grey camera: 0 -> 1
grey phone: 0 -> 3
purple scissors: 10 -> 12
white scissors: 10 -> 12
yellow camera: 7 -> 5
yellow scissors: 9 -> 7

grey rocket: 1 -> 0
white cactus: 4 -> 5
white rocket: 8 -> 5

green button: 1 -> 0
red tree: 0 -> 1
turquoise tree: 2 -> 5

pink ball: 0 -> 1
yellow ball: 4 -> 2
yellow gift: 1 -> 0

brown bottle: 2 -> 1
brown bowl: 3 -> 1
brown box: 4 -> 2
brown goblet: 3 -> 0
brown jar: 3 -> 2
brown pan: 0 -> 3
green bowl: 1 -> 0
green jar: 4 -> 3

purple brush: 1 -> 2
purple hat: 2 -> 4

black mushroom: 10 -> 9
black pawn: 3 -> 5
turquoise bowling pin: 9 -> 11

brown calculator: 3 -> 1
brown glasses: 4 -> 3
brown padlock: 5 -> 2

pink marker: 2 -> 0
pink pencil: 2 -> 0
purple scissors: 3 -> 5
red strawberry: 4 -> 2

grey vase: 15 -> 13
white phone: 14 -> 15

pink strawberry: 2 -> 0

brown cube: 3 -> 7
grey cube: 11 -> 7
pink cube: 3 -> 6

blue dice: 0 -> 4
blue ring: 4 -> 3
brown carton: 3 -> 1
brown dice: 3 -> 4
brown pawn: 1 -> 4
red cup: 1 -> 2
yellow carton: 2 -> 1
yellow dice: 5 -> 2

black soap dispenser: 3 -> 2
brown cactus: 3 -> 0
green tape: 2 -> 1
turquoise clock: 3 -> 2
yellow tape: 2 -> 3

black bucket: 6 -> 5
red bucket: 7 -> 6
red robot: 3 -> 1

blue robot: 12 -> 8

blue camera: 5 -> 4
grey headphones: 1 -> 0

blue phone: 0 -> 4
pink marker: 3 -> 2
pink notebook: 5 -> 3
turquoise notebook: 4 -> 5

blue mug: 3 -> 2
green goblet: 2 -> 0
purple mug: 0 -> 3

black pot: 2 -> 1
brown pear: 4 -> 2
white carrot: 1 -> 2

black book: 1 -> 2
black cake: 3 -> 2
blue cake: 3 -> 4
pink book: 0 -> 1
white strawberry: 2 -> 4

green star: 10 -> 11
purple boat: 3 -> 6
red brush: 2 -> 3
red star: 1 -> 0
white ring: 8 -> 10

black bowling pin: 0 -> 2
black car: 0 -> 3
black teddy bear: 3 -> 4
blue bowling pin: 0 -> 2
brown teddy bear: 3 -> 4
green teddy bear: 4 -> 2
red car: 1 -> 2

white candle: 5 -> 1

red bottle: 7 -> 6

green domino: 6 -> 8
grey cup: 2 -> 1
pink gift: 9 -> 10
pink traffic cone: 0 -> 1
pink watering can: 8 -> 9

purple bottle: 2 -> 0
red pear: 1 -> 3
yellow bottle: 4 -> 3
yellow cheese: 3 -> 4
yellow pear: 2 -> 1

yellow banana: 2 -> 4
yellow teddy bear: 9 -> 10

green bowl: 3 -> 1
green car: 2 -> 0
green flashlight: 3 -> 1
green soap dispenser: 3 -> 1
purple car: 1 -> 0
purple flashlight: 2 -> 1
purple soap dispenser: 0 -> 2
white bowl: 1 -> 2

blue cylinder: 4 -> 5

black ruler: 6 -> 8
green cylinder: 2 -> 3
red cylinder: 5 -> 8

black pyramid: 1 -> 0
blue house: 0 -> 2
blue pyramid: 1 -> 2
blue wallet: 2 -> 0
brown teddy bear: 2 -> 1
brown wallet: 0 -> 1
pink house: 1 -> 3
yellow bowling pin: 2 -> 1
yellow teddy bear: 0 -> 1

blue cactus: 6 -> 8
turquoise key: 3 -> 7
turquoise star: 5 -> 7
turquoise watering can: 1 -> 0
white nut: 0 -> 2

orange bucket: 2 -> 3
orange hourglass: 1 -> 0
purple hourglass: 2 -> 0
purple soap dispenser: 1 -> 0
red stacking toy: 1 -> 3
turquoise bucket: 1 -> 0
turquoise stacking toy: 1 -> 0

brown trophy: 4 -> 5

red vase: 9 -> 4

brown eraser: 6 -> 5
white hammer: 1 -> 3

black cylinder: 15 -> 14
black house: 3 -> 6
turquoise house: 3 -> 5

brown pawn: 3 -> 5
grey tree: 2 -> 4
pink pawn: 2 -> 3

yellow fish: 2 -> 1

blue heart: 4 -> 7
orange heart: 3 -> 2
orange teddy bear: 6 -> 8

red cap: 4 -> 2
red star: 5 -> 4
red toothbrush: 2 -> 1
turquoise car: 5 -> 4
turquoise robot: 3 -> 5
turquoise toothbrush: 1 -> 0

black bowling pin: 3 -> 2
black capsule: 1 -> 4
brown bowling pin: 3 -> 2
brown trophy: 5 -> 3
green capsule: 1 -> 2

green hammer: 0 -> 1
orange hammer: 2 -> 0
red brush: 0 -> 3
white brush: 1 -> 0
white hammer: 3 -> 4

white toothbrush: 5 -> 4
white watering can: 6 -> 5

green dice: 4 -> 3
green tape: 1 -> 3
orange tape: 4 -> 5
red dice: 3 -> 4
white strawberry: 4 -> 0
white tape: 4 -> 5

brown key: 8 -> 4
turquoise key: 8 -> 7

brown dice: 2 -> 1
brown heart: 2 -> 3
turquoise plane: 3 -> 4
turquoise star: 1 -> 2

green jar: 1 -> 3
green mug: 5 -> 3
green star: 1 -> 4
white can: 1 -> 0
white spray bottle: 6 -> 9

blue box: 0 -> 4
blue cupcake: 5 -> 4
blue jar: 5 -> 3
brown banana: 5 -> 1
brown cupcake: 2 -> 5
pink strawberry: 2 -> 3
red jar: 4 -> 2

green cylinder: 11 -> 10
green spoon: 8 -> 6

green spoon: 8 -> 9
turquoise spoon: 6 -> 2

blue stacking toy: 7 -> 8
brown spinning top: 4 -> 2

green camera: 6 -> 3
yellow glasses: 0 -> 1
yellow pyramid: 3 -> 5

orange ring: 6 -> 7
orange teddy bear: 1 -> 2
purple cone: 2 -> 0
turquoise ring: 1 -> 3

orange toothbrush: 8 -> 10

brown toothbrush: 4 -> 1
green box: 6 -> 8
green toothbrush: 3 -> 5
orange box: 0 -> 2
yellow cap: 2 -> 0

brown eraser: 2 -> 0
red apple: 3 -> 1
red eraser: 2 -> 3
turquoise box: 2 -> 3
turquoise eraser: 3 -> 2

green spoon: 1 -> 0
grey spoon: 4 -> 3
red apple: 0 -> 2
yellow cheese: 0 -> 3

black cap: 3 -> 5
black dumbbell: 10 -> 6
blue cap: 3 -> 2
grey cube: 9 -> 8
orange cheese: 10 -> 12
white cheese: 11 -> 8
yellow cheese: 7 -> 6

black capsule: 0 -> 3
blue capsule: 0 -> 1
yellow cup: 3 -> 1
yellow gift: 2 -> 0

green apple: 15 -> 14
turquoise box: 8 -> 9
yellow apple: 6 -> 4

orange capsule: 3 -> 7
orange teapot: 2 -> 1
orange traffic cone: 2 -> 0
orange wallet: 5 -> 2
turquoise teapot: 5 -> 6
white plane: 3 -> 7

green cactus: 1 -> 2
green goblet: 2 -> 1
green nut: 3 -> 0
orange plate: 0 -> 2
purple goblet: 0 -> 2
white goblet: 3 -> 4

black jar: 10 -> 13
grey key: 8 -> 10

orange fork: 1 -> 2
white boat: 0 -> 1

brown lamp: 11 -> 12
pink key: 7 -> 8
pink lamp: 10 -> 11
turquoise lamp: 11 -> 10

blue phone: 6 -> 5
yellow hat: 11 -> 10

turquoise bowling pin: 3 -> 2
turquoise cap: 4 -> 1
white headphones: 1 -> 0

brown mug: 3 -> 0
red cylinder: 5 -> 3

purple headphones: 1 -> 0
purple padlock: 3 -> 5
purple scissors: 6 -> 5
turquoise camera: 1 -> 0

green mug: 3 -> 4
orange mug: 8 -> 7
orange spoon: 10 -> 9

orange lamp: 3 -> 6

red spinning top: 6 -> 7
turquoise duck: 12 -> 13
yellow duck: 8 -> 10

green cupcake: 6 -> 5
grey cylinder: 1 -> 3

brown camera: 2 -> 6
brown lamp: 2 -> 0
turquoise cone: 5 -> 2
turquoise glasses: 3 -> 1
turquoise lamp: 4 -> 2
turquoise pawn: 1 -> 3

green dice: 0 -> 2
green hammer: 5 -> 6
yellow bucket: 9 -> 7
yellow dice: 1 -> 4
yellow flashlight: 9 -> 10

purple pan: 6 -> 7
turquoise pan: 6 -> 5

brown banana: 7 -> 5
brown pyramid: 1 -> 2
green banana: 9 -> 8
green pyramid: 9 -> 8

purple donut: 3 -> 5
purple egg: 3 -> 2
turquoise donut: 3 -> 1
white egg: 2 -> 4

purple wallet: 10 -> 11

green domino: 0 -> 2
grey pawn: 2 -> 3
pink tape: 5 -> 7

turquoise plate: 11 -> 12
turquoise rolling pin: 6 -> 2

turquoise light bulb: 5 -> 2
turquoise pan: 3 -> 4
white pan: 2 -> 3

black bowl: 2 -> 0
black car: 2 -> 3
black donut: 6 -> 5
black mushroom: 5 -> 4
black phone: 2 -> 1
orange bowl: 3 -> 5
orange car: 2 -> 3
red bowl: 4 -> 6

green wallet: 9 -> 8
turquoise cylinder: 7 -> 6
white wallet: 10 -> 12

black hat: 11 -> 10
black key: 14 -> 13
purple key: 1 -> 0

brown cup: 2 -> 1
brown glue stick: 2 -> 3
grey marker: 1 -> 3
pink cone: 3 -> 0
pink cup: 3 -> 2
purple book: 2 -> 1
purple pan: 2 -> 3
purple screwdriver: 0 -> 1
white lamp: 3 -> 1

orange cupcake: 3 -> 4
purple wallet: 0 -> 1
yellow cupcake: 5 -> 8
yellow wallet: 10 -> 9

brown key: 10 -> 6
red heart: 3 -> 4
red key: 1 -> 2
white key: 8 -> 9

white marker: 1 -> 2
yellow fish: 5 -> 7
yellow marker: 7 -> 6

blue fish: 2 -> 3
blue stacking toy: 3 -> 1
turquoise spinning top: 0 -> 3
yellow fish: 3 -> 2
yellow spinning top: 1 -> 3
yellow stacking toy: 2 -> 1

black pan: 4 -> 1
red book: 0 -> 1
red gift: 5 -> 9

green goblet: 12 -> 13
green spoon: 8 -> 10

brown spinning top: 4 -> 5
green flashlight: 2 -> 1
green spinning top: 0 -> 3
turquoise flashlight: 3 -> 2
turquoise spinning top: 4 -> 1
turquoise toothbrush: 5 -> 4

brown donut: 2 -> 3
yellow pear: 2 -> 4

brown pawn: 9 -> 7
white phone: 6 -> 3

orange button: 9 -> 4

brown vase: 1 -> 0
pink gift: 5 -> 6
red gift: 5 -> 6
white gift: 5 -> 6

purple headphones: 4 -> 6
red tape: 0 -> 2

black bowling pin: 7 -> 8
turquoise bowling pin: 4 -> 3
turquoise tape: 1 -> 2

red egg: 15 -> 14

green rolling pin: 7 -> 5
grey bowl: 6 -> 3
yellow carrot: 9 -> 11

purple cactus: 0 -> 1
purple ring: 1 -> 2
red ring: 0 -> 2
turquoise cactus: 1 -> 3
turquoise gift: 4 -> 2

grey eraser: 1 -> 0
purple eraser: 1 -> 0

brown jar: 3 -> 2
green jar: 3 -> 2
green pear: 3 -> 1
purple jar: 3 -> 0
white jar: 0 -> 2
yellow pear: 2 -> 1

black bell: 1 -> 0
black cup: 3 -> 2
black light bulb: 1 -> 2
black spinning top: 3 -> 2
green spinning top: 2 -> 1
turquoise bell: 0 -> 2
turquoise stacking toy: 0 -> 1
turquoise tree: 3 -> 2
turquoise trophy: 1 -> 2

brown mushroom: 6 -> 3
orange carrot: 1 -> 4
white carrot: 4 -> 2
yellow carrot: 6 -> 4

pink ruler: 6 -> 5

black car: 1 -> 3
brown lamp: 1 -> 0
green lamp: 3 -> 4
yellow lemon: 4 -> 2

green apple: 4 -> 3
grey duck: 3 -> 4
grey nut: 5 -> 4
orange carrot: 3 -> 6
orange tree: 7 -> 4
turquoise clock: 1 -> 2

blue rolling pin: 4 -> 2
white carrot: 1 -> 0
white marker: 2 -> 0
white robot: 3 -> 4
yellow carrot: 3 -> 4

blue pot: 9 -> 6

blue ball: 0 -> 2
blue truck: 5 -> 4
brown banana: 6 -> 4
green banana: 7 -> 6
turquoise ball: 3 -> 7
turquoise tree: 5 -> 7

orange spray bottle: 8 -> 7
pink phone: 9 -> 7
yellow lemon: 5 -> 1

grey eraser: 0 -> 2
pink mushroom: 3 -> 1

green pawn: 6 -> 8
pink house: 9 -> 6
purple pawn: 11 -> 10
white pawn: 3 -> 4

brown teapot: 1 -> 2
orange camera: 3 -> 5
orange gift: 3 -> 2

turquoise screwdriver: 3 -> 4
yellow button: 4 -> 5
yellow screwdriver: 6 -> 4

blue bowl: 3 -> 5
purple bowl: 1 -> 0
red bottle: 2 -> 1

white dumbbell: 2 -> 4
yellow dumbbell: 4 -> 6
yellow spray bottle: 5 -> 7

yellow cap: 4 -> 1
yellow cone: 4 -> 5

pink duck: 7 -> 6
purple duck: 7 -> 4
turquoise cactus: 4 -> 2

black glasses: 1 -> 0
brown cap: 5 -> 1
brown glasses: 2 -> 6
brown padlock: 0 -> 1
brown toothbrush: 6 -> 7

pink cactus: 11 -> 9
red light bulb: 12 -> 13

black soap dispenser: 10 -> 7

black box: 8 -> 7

------

§ Exercise brief
Look over the entries for "trophy", then copy every line that includes that string.

§ Your response
brown trophy: 4 -> 5
brown trophy: 5 -> 3
turquoise trophy: 1 -> 2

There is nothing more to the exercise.